» **Collected data**
= Beginning of Section =
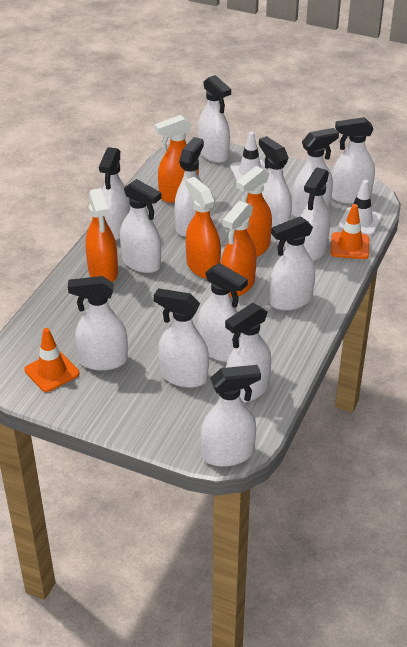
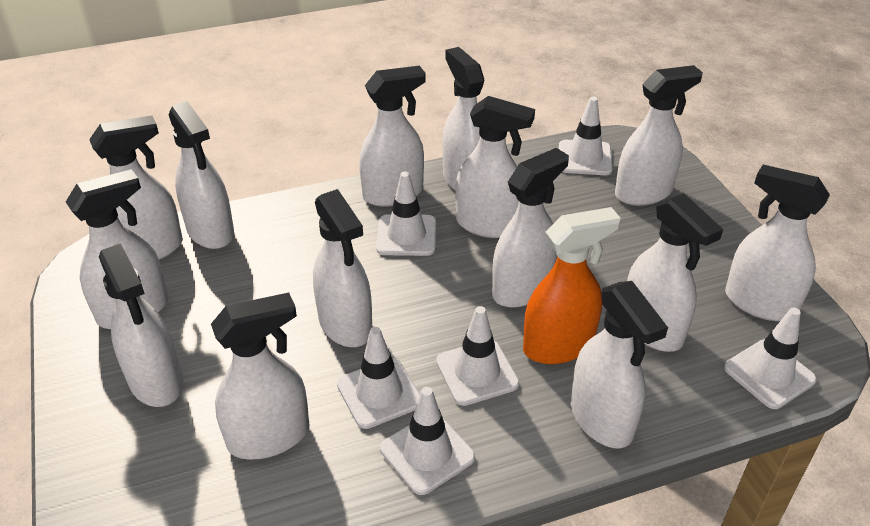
orange spray bottle: 5 -> 1
orange traffic cone: 2 -> 0
white traffic cone: 2 -> 6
= End of Section =
Your answer should contain all the material above, written out exactly, and none of the pictures.

» **Response**
orange spray bottle: 5 -> 1
orange traffic cone: 2 -> 0
white traffic cone: 2 -> 6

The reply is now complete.